> [WRITTEN TASK]: Put every line of the items below into a JSON list of strings, one string per line, leaving out blank lines.

[Spatial question items]
....

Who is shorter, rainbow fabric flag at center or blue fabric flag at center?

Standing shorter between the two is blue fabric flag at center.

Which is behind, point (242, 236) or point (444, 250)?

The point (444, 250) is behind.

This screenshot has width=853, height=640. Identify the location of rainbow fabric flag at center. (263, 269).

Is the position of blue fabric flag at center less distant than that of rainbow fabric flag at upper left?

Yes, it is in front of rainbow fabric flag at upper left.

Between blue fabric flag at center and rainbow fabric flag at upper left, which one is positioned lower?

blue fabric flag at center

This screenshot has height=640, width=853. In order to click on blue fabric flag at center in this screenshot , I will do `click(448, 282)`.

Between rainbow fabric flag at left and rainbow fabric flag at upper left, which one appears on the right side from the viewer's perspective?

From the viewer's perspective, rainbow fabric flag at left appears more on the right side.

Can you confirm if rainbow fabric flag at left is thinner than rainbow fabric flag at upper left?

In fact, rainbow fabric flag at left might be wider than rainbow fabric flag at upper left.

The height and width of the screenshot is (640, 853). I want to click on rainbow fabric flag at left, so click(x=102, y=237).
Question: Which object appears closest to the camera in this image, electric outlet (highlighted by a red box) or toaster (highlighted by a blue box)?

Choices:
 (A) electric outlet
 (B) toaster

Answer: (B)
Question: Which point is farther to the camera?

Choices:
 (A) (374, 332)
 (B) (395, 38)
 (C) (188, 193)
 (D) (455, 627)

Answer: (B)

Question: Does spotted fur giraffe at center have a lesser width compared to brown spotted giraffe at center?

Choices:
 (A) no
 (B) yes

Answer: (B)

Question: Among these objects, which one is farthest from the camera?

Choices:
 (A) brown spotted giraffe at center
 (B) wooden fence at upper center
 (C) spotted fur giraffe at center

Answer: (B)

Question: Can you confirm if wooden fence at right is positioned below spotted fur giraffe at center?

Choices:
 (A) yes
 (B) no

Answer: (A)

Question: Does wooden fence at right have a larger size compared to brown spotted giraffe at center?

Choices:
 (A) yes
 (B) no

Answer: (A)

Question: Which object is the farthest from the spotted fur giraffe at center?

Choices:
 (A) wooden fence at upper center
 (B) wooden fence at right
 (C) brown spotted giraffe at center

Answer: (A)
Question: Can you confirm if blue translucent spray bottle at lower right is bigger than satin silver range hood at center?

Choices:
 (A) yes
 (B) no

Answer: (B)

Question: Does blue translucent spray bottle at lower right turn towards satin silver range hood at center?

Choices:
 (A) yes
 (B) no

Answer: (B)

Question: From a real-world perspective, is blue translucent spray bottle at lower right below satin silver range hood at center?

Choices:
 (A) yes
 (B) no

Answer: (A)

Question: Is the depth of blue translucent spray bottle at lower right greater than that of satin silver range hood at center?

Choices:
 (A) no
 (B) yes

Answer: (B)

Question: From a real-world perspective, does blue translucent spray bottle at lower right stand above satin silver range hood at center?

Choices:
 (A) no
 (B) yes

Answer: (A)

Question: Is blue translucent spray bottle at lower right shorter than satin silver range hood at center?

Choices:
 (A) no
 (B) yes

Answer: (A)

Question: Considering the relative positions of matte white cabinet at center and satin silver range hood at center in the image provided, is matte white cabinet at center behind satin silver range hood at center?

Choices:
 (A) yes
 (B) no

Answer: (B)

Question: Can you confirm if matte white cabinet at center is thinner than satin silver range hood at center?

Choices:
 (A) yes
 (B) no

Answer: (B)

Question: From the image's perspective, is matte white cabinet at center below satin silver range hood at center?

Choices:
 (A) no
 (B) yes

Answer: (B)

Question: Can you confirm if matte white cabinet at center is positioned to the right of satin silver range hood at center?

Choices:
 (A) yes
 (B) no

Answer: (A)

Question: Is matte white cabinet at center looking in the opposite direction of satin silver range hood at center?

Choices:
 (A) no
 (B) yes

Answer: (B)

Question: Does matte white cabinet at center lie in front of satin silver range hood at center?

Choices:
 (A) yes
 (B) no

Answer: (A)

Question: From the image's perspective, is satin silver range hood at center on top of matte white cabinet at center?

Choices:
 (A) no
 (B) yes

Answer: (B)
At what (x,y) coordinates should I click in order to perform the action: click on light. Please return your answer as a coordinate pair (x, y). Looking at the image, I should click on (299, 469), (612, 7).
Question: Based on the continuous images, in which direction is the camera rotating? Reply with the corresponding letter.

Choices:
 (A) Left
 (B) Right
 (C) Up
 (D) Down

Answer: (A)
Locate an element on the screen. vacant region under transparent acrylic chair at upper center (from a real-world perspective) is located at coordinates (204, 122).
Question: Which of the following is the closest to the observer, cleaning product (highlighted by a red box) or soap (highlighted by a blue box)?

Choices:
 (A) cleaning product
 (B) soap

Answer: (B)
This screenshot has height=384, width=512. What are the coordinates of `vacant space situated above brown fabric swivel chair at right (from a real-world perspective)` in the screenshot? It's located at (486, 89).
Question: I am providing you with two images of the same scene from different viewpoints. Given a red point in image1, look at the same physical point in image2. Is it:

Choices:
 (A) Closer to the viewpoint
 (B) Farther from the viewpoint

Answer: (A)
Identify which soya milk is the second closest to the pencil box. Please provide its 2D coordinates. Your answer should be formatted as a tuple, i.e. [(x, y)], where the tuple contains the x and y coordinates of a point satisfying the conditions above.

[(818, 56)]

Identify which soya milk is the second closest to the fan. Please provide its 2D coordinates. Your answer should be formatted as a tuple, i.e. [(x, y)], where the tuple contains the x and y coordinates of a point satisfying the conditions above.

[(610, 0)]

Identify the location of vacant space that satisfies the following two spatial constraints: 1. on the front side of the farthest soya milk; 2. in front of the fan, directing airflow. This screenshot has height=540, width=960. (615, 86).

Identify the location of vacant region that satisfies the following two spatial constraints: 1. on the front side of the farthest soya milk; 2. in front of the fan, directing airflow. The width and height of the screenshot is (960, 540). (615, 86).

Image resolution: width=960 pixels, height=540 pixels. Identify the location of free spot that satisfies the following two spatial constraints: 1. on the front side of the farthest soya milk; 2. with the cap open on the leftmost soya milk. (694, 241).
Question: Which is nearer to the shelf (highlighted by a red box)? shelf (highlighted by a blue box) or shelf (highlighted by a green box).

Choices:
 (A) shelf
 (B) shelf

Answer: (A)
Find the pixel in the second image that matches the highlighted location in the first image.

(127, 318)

....

> [OUTPUT BELOW]:
[
  "Who is shorter, rainbow fabric flag at center or blue fabric flag at center?",
  "Standing shorter between the two is blue fabric flag at center.",
  "Which is behind, point (242, 236) or point (444, 250)?",
  "The point (444, 250) is behind.",
  "This screenshot has width=853, height=640. Identify the location of rainbow fabric flag at center. (263, 269).",
  "Is the position of blue fabric flag at center less distant than that of rainbow fabric flag at upper left?",
  "Yes, it is in front of rainbow fabric flag at upper left.",
  "Between blue fabric flag at center and rainbow fabric flag at upper left, which one is positioned lower?",
  "blue fabric flag at center",
  "This screenshot has height=640, width=853. In order to click on blue fabric flag at center in this screenshot , I will do `click(448, 282)`.",
  "Between rainbow fabric flag at left and rainbow fabric flag at upper left, which one appears on the right side from the viewer's perspective?",
  "From the viewer's perspective, rainbow fabric flag at left appears more on the right side.",
  "Can you confirm if rainbow fabric flag at left is thinner than rainbow fabric flag at upper left?",
  "In fact, rainbow fabric flag at left might be wider than rainbow fabric flag at upper left.",
  "The height and width of the screenshot is (640, 853). I want to click on rainbow fabric flag at left, so click(x=102, y=237).",
  "Question: Which object appears closest to the camera in this image, electric outlet (highlighted by a red box) or toaster (highlighted by a blue box)?",
  "Choices:",
  " (A) electric outlet",
  " (B) toaster",
  "Answer: (B)",
  "Question: Which point is farther to the camera?",
  "Choices:",
  " (A) (374, 332)",
  " (B) (395, 38)",
  " (C) (188, 193)",
  " (D) (455, 627)",
  "Answer: (B)",
  "Question: Does spotted fur giraffe at center have a lesser width compared to brown spotted giraffe at center?",
  "Choices:",
  " (A) no",
  " (B) yes",
  "Answer: (B)",
  "Question: Among these objects, which one is farthest from the camera?",
  "Choices:",
  " (A) brown spotted giraffe at center",
  " (B) wooden fence at upper center",
  " (C) spotted fur giraffe at center",
  "Answer: (B)",
  "Question: Can you confirm if wooden fence at right is positioned below spotted fur giraffe at center?",
  "Choices:",
  " (A) yes",
  " (B) no",
  "Answer: (A)",
  "Question: Does wooden fence at right have a larger size compared to brown spotted giraffe at center?",
  "Choices:",
  " (A) yes",
  " (B) no",
  "Answer: (A)",
  "Question: Which object is the farthest from the spotted fur giraffe at center?",
  "Choices:",
  " (A) wooden fence at upper center",
  " (B) wooden fence at right",
  " (C) brown spotted giraffe at center",
  "Answer: (A)",
  "Question: Can you confirm if blue translucent spray bottle at lower right is bigger than satin silver range hood at center?",
  "Choices:",
  " (A) yes",
  " (B) no",
  "Answer: (B)",
  "Question: Does blue translucent spray bottle at lower right turn towards satin silver range hood at center?",
  "Choices:",
  " (A) yes",
  " (B) no",
  "Answer: (B)",
  "Question: From a real-world perspective, is blue translucent spray bottle at lower right below satin silver range hood at center?",
  "Choices:",
  " (A) yes",
  " (B) no",
  "Answer: (A)",
  "Question: Is the depth of blue translucent spray bottle at lower right greater than that of satin silver range hood at center?",
  "Choices:",
  " (A) no",
  " (B) yes",
  "Answer: (B)",
  "Question: From a real-world perspective, does blue translucent spray bottle at lower right stand above satin silver range hood at center?",
  "Choices:",
  " (A) no",
  " (B) yes",
  "Answer: (A)",
  "Question: Is blue translucent spray bottle at lower right shorter than satin silver range hood at center?",
  "Choices:",
  " (A) no",
  " (B) yes",
  "Answer: (A)",
  "Question: Considering the relative positions of matte white cabinet at center and satin silver range hood at center in the image provided, is matte white cabinet at center behind satin silver range hood at center?",
  "Choices:",
  " (A) yes",
  " (B) no",
  "Answer: (B)",
  "Question: Can you confirm if matte white cabinet at center is thinner than satin silver range hood at center?",
  "Choices:",
  " (A) yes",
  " (B) no",
  "Answer: (B)",
  "Question: From the image's perspective, is matte white cabinet at center below satin silver range hood at center?",
  "Choices:",
  " (A) no",
  " (B) yes",
  "Answer: (B)",
  "Question: Can you confirm if matte white cabinet at center is positioned to the right of satin silver range hood at center?",
  "Choices:",
  " (A) yes",
  " (B) no",
  "Answer: (A)",
  "Question: Is matte white cabinet at center looking in the opposite direction of satin silver range hood at center?",
  "Choices:",
  " (A) no",
  " (B) yes",
  "Answer: (B)",
  "Question: Does matte white cabinet at center lie in front of satin silver range hood at center?",
  "Choices:",
  " (A) yes",
  " (B) no",
  "Answer: (A)",
  "Question: From the image's perspective, is satin silver range hood at center on top of matte white cabinet at center?",
  "Choices:",
  " (A) no",
  " (B) yes",
  "Answer: (B)",
  "At what (x,y) coordinates should I click in order to perform the action: click on light. Please return your answer as a coordinate pair (x, y). Looking at the image, I should click on (299, 469), (612, 7).",
  "Question: Based on the continuous images, in which direction is the camera rotating? Reply with the corresponding letter.",
  "Choices:",
  " (A) Left",
  " (B) Right",
  " (C) Up",
  " (D) Down",
  "Answer: (A)",
  "Locate an element on the screen. vacant region under transparent acrylic chair at upper center (from a real-world perspective) is located at coordinates (204, 122).",
  "Question: Which of the following is the closest to the observer, cleaning product (highlighted by a red box) or soap (highlighted by a blue box)?",
  "Choices:",
  " (A) cleaning product",
  " (B) soap",
  "Answer: (B)",
  "This screenshot has height=384, width=512. What are the coordinates of `vacant space situated above brown fabric swivel chair at right (from a real-world perspective)` in the screenshot? It's located at (486, 89).",
  "Question: I am providing you with two images of the same scene from different viewpoints. Given a red point in image1, look at the same physical point in image2. Is it:",
  "Choices:",
  " (A) Closer to the viewpoint",
  " (B) Farther from the viewpoint",
  "Answer: (A)",
  "Identify which soya milk is the second closest to the pencil box. Please provide its 2D coordinates. Your answer should be formatted as a tuple, i.e. [(x, y)], where the tuple contains the x and y coordinates of a point satisfying the conditions above.",
  "[(818, 56)]",
  "Identify which soya milk is the second closest to the fan. Please provide its 2D coordinates. Your answer should be formatted as a tuple, i.e. [(x, y)], where the tuple contains the x and y coordinates of a point satisfying the conditions above.",
  "[(610, 0)]",
  "Identify the location of vacant space that satisfies the following two spatial constraints: 1. on the front side of the farthest soya milk; 2. in front of the fan, directing airflow. This screenshot has height=540, width=960. (615, 86).",
  "Identify the location of vacant region that satisfies the following two spatial constraints: 1. on the front side of the farthest soya milk; 2. in front of the fan, directing airflow. The width and height of the screenshot is (960, 540). (615, 86).",
  "Image resolution: width=960 pixels, height=540 pixels. Identify the location of free spot that satisfies the following two spatial constraints: 1. on the front side of the farthest soya milk; 2. with the cap open on the leftmost soya milk. (694, 241).",
  "Question: Which is nearer to the shelf (highlighted by a red box)? shelf (highlighted by a blue box) or shelf (highlighted by a green box).",
  "Choices:",
  " (A) shelf",
  " (B) shelf",
  "Answer: (A)",
  "Find the pixel in the second image that matches the highlighted location in the first image.",
  "(127, 318)"
]